> Task statement
Please write out each entry below exactly as it appears.

Segment Start: Provided entries

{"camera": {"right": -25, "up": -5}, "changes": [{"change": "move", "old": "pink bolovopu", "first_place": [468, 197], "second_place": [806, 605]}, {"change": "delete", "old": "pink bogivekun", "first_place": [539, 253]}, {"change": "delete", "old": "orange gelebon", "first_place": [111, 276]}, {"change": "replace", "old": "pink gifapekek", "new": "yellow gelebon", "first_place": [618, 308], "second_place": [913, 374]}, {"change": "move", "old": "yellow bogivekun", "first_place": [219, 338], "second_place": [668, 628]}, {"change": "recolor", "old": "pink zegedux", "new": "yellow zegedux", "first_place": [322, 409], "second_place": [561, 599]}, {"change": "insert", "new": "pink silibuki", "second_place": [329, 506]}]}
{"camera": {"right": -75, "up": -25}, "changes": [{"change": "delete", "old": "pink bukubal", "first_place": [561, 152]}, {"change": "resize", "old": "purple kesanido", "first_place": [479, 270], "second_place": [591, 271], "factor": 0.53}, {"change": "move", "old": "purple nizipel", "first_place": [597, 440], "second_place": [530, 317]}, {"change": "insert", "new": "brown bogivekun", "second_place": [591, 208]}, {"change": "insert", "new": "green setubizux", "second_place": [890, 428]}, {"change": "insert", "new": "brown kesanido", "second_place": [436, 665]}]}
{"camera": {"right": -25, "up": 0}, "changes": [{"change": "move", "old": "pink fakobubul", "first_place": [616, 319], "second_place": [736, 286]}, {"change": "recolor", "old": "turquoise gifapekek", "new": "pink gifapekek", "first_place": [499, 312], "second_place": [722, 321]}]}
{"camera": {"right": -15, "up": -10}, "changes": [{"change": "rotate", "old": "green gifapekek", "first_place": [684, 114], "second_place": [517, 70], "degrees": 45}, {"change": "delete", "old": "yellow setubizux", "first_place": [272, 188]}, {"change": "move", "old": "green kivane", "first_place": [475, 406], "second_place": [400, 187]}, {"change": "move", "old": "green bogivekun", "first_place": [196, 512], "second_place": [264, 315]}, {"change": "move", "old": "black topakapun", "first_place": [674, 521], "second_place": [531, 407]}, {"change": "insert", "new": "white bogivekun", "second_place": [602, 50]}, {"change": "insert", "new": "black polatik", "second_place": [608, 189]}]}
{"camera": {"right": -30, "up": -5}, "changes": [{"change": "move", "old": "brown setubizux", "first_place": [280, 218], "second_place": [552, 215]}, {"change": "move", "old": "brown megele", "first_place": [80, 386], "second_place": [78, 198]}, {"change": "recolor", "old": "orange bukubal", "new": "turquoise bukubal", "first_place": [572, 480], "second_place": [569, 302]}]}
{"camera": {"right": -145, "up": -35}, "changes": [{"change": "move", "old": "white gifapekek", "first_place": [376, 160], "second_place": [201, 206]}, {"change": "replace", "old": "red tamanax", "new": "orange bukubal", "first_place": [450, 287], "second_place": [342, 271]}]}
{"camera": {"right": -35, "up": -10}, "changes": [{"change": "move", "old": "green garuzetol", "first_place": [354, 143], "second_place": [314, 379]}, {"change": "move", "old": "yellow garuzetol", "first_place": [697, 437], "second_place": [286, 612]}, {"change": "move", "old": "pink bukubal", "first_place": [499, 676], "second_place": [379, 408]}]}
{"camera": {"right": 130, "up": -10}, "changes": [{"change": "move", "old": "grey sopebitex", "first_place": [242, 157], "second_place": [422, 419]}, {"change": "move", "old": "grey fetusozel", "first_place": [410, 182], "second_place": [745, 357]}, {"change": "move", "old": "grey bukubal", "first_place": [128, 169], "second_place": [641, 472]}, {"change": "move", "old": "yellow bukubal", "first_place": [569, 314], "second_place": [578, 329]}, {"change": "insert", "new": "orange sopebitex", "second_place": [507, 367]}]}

Segment End: Provided entries

> Result of this task
{"camera": {"right": -25, "up": -5}, "changes": [{"change": "move", "old": "pink bolovopu", "first_place": [468, 197], "second_place": [806, 605]}, {"change": "delete", "old": "pink bogivekun", "first_place": [539, 253]}, {"change": "delete", "old": "orange gelebon", "first_place": [111, 276]}, {"change": "replace", "old": "pink gifapekek", "new": "yellow gelebon", "first_place": [618, 308], "second_place": [913, 374]}, {"change": "move", "old": "yellow bogivekun", "first_place": [219, 338], "second_place": [668, 628]}, {"change": "recolor", "old": "pink zegedux", "new": "yellow zegedux", "first_place": [322, 409], "second_place": [561, 599]}, {"change": "insert", "new": "pink silibuki", "second_place": [329, 506]}]}
{"camera": {"right": -75, "up": -25}, "changes": [{"change": "delete", "old": "pink bukubal", "first_place": [561, 152]}, {"change": "resize", "old": "purple kesanido", "first_place": [479, 270], "second_place": [591, 271], "factor": 0.53}, {"change": "move", "old": "purple nizipel", "first_place": [597, 440], "second_place": [530, 317]}, {"change": "insert", "new": "brown bogivekun", "second_place": [591, 208]}, {"change": "insert", "new": "green setubizux", "second_place": [890, 428]}, {"change": "insert", "new": "brown kesanido", "second_place": [436, 665]}]}
{"camera": {"right": -25, "up": 0}, "changes": [{"change": "move", "old": "pink fakobubul", "first_place": [616, 319], "second_place": [736, 286]}, {"change": "recolor", "old": "turquoise gifapekek", "new": "pink gifapekek", "first_place": [499, 312], "second_place": [722, 321]}]}
{"camera": {"right": -15, "up": -10}, "changes": [{"change": "rotate", "old": "green gifapekek", "first_place": [684, 114], "second_place": [517, 70], "degrees": 45}, {"change": "delete", "old": "yellow setubizux", "first_place": [272, 188]}, {"change": "move", "old": "green kivane", "first_place": [475, 406], "second_place": [400, 187]}, {"change": "move", "old": "green bogivekun", "first_place": [196, 512], "second_place": [264, 315]}, {"change": "move", "old": "black topakapun", "first_place": [674, 521], "second_place": [531, 407]}, {"change": "insert", "new": "white bogivekun", "second_place": [602, 50]}, {"change": "insert", "new": "black polatik", "second_place": [608, 189]}]}
{"camera": {"right": -30, "up": -5}, "changes": [{"change": "move", "old": "brown setubizux", "first_place": [280, 218], "second_place": [552, 215]}, {"change": "move", "old": "brown megele", "first_place": [80, 386], "second_place": [78, 198]}, {"change": "recolor", "old": "orange bukubal", "new": "turquoise bukubal", "first_place": [572, 480], "second_place": [569, 302]}]}
{"camera": {"right": -145, "up": -35}, "changes": [{"change": "move", "old": "white gifapekek", "first_place": [376, 160], "second_place": [201, 206]}, {"change": "replace", "old": "red tamanax", "new": "orange bukubal", "first_place": [450, 287], "second_place": [342, 271]}]}
{"camera": {"right": -35, "up": -10}, "changes": [{"change": "move", "old": "green garuzetol", "first_place": [354, 143], "second_place": [314, 379]}, {"change": "move", "old": "yellow garuzetol", "first_place": [697, 437], "second_place": [286, 612]}, {"change": "move", "old": "pink bukubal", "first_place": [499, 676], "second_place": [379, 408]}]}
{"camera": {"right": 130, "up": -10}, "changes": [{"change": "move", "old": "grey sopebitex", "first_place": [242, 157], "second_place": [422, 419]}, {"change": "move", "old": "grey fetusozel", "first_place": [410, 182], "second_place": [745, 357]}, {"change": "move", "old": "grey bukubal", "first_place": [128, 169], "second_place": [641, 472]}, {"change": "move", "old": "yellow bukubal", "first_place": [569, 314], "second_place": [578, 329]}, {"change": "insert", "new": "orange sopebitex", "second_place": [507, 367]}]}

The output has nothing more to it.